=== Input records ===
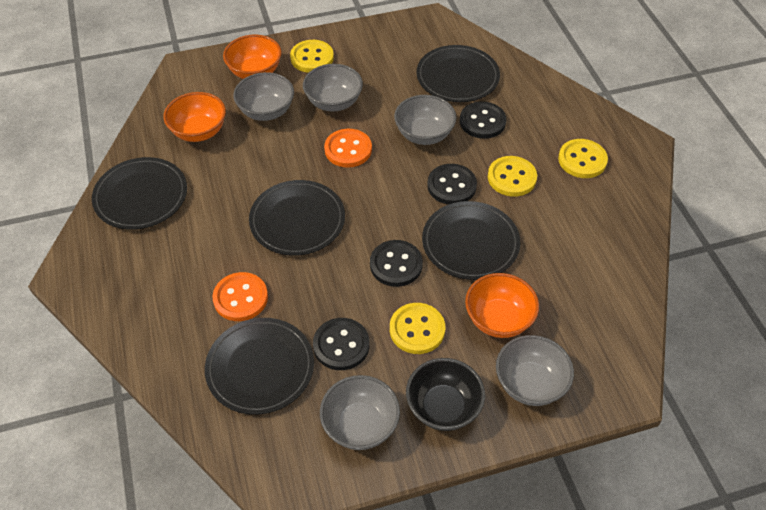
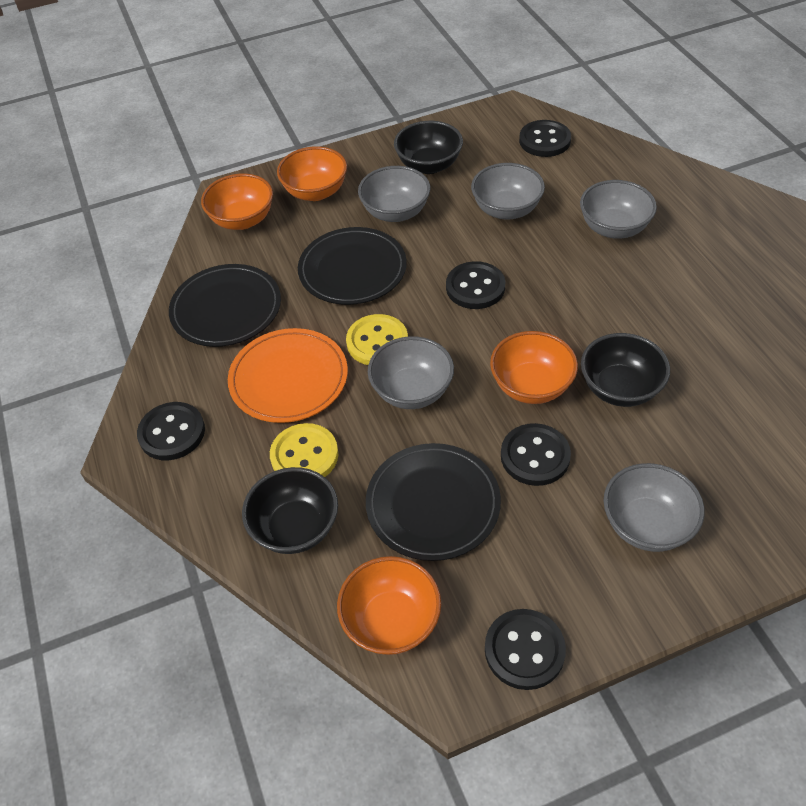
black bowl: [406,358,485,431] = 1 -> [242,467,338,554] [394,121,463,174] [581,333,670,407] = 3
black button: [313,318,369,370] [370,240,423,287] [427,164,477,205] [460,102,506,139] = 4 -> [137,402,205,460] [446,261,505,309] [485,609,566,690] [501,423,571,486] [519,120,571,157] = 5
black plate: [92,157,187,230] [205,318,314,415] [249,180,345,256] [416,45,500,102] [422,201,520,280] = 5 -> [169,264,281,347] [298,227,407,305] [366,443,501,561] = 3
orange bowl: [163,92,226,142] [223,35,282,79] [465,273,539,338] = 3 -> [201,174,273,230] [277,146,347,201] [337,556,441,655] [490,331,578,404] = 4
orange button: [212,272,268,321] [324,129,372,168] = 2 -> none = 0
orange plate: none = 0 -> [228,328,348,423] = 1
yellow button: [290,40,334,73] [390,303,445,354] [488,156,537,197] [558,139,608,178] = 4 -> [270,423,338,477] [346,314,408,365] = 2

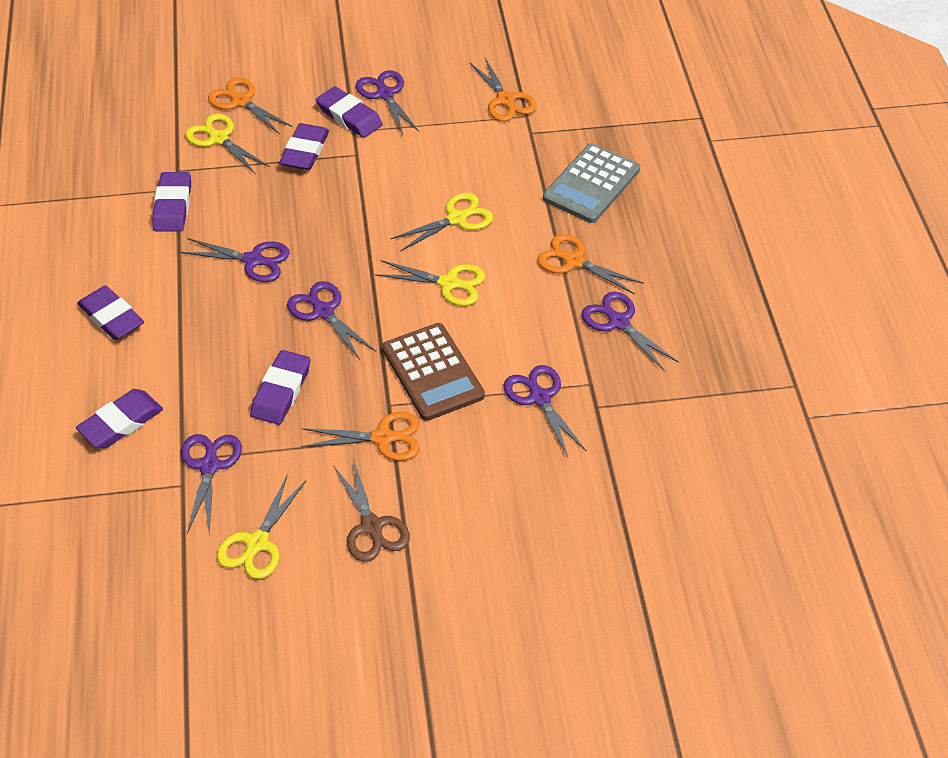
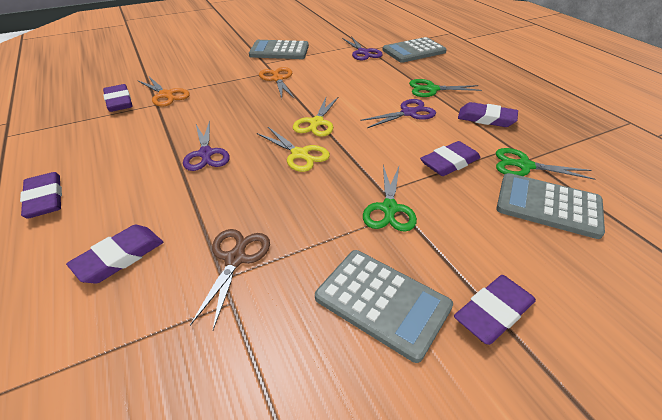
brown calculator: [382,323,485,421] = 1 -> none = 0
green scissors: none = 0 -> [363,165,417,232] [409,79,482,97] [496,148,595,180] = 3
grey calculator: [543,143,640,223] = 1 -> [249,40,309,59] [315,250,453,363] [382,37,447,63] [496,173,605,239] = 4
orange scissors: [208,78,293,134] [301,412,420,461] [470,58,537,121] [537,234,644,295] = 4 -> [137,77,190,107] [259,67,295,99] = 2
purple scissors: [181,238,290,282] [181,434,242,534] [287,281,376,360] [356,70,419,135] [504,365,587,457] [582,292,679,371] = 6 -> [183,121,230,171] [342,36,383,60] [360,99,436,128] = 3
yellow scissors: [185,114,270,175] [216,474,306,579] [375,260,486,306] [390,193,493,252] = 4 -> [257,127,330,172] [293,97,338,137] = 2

=== Problem to work on ===
Each record must be quoted in full and exactly. Do not include the pictures.

=== Exercise response ===
black bowl: [406,358,485,431] = 1 -> [242,467,338,554] [394,121,463,174] [581,333,670,407] = 3
black button: [313,318,369,370] [370,240,423,287] [427,164,477,205] [460,102,506,139] = 4 -> [137,402,205,460] [446,261,505,309] [485,609,566,690] [501,423,571,486] [519,120,571,157] = 5
black plate: [92,157,187,230] [205,318,314,415] [249,180,345,256] [416,45,500,102] [422,201,520,280] = 5 -> [169,264,281,347] [298,227,407,305] [366,443,501,561] = 3
orange bowl: [163,92,226,142] [223,35,282,79] [465,273,539,338] = 3 -> [201,174,273,230] [277,146,347,201] [337,556,441,655] [490,331,578,404] = 4
orange button: [212,272,268,321] [324,129,372,168] = 2 -> none = 0
orange plate: none = 0 -> [228,328,348,423] = 1
yellow button: [290,40,334,73] [390,303,445,354] [488,156,537,197] [558,139,608,178] = 4 -> [270,423,338,477] [346,314,408,365] = 2

brown calculator: [382,323,485,421] = 1 -> none = 0
green scissors: none = 0 -> [363,165,417,232] [409,79,482,97] [496,148,595,180] = 3
grey calculator: [543,143,640,223] = 1 -> [249,40,309,59] [315,250,453,363] [382,37,447,63] [496,173,605,239] = 4
orange scissors: [208,78,293,134] [301,412,420,461] [470,58,537,121] [537,234,644,295] = 4 -> [137,77,190,107] [259,67,295,99] = 2
purple scissors: [181,238,290,282] [181,434,242,534] [287,281,376,360] [356,70,419,135] [504,365,587,457] [582,292,679,371] = 6 -> [183,121,230,171] [342,36,383,60] [360,99,436,128] = 3
yellow scissors: [185,114,270,175] [216,474,306,579] [375,260,486,306] [390,193,493,252] = 4 -> [257,127,330,172] [293,97,338,137] = 2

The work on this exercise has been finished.